WORK REQUIRED: Leaving out all pictures, repeat exactly the lines from the one that holds "none -> brown brick E11:L11 level 1" to the last line of the entries below.

=== Section Start ===

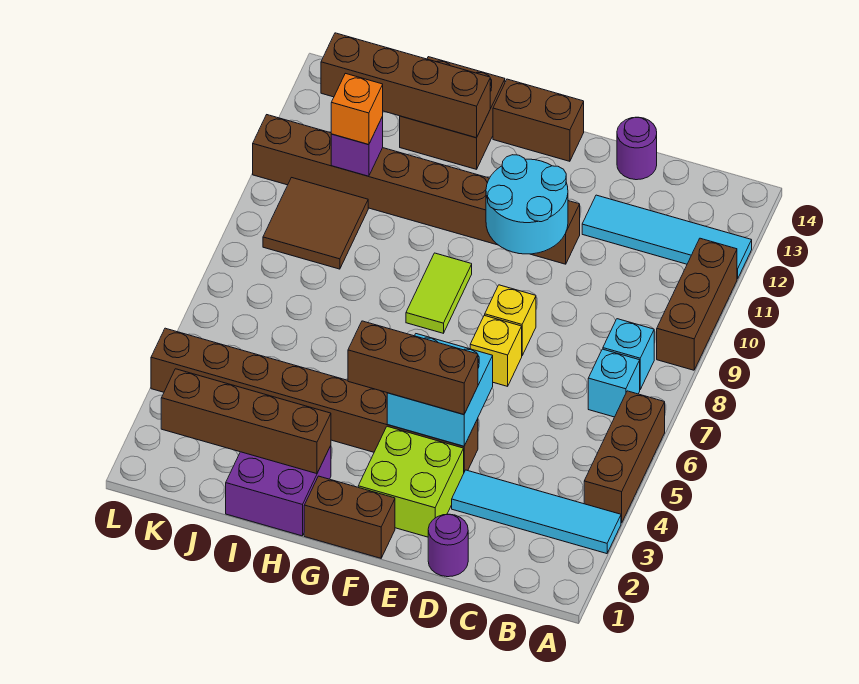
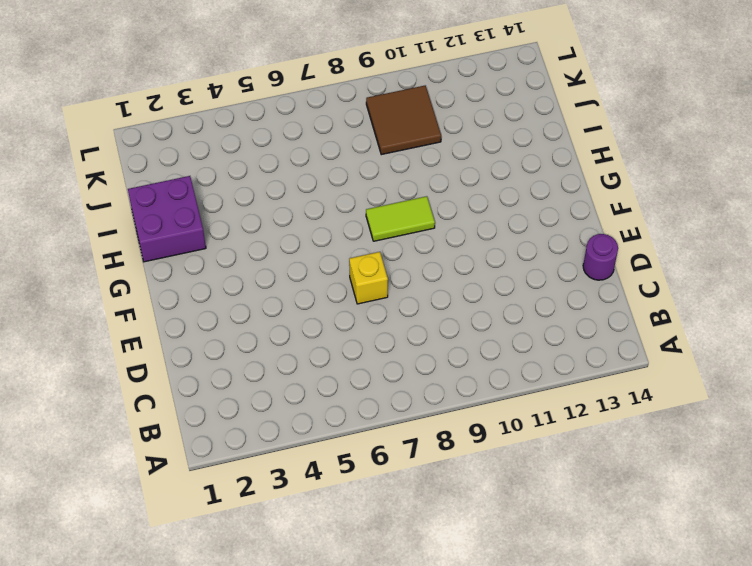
none -> cyan tile A3:D3 level 1
none -> brown brick A4:A6 level 1
none -> brown brick A9:A11 level 1

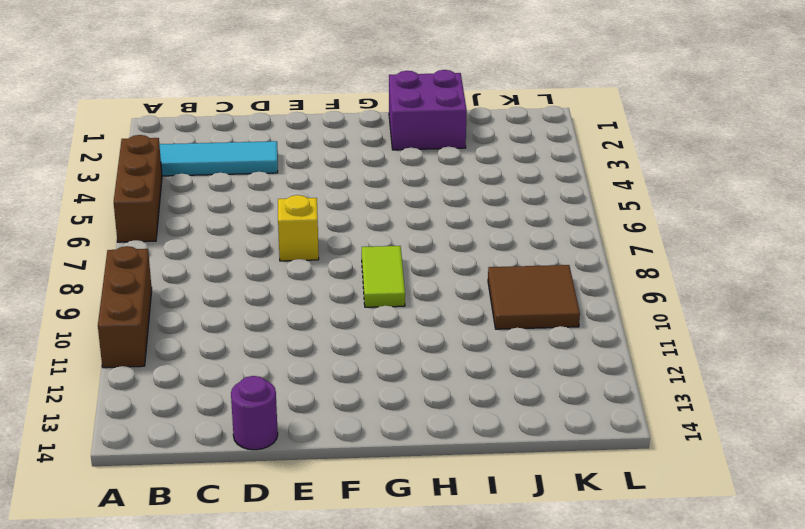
none -> cyan tile A12:D12 level 1
none -> cyan brick B7 level 1
none -> cyan brick B8 level 1

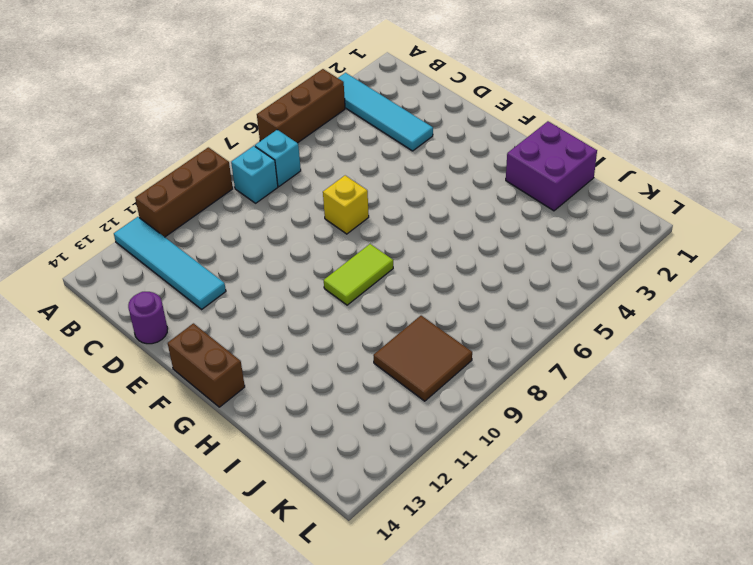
none -> purple round brick D1 level 1
none -> lime brick E2:F3 level 1
none -> brown brick E4:L4 level 1

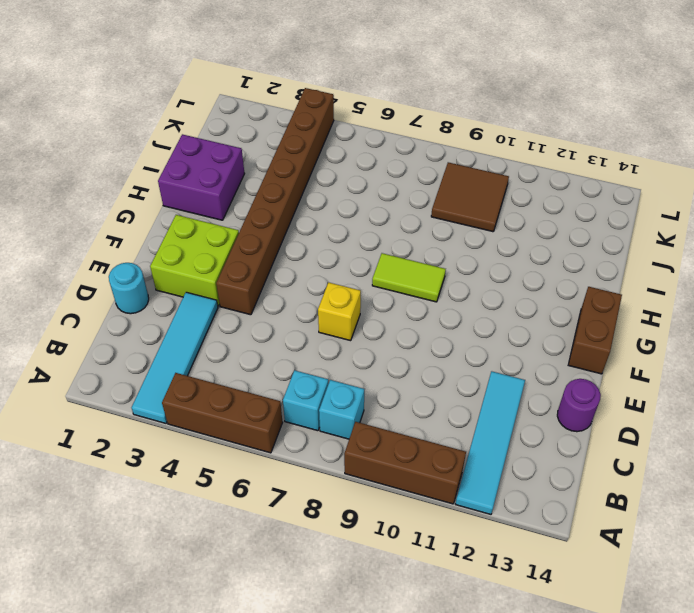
cyan round brick D1 level 1 -> purple round brick D1 level 1
none -> yellow brick E8 level 1
none -> brown brick E11:L11 level 1
none -> brown brick F1:G1 level 1

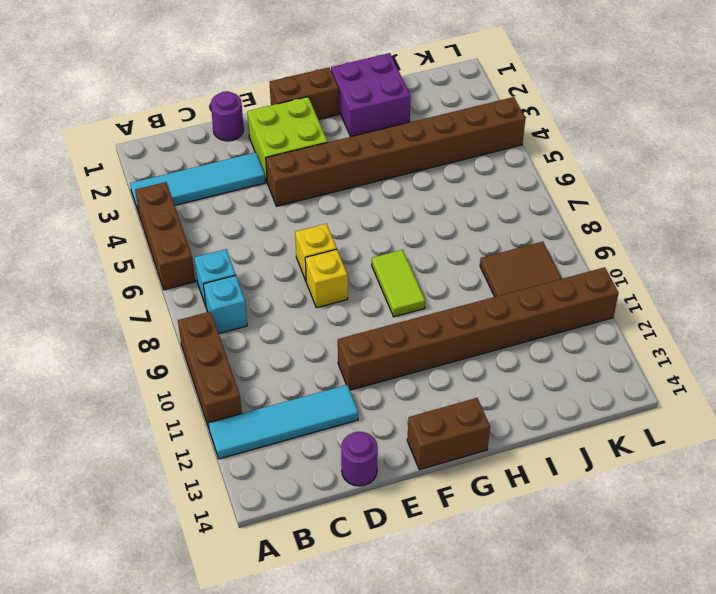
none -> brown brick H13:I14 level 1
none -> cyan brick E4:F5 level 2
none -> cyan round brick E10:F11 level 2

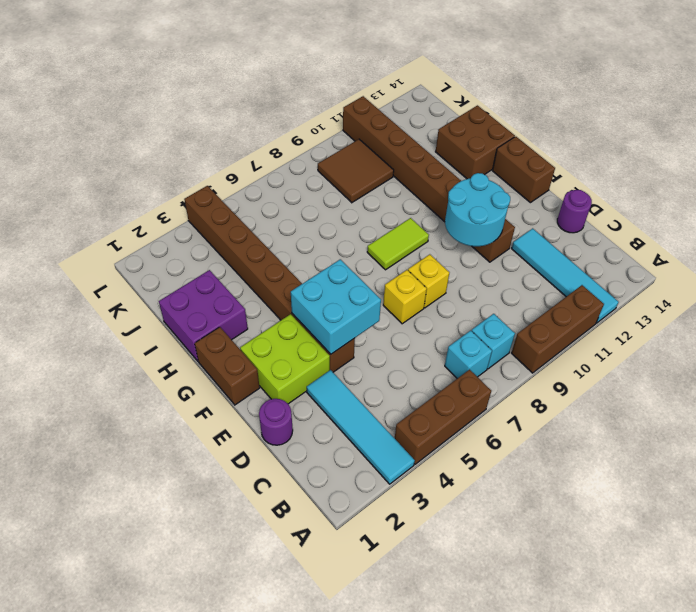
none -> brown brick H2:K2 level 2
none -> brown brick H13:K13 level 2
none -> purple brick J11 level 2

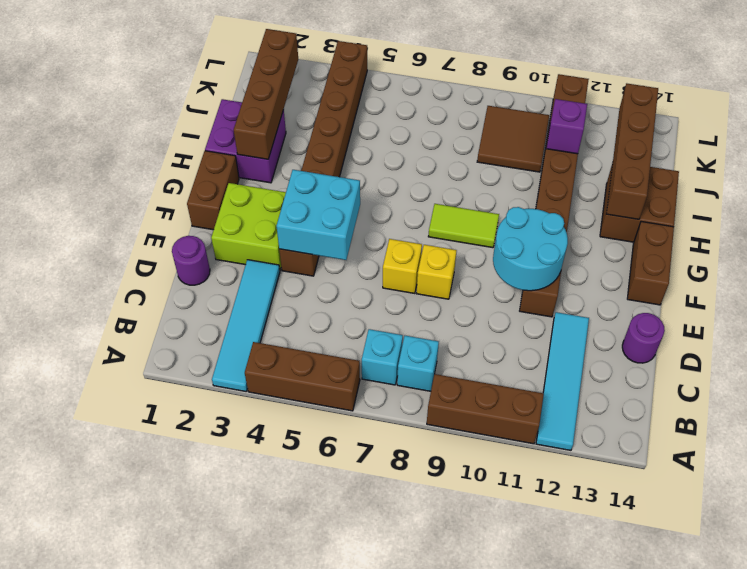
none -> brown brick E4:G4 level 3
none -> orange brick J11 level 3

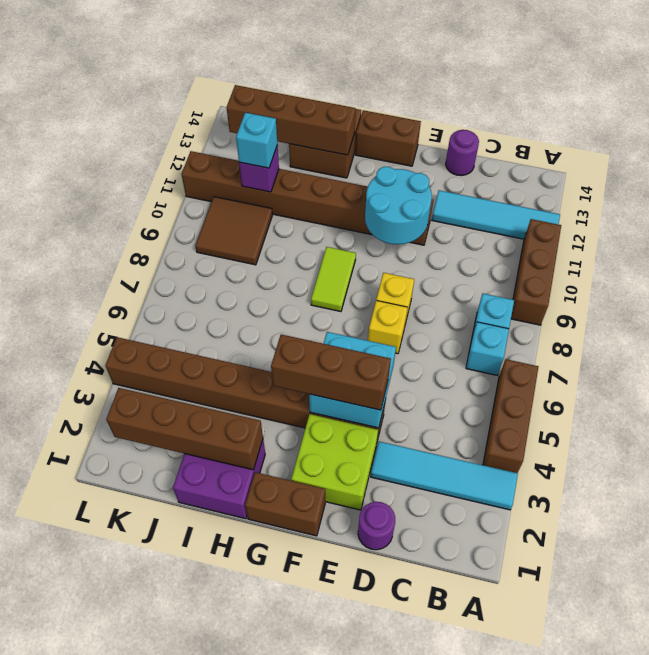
cyan brick J11 level 3 -> orange brick J11 level 3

=== Section End ===

RESULT:
none -> brown brick E11:L11 level 1
none -> brown brick F1:G1 level 1

none -> brown brick H13:I14 level 1
none -> cyan brick E4:F5 level 2
none -> cyan round brick E10:F11 level 2

none -> brown brick H2:K2 level 2
none -> brown brick H13:K13 level 2
none -> purple brick J11 level 2

none -> brown brick E4:G4 level 3
none -> orange brick J11 level 3

cyan brick J11 level 3 -> orange brick J11 level 3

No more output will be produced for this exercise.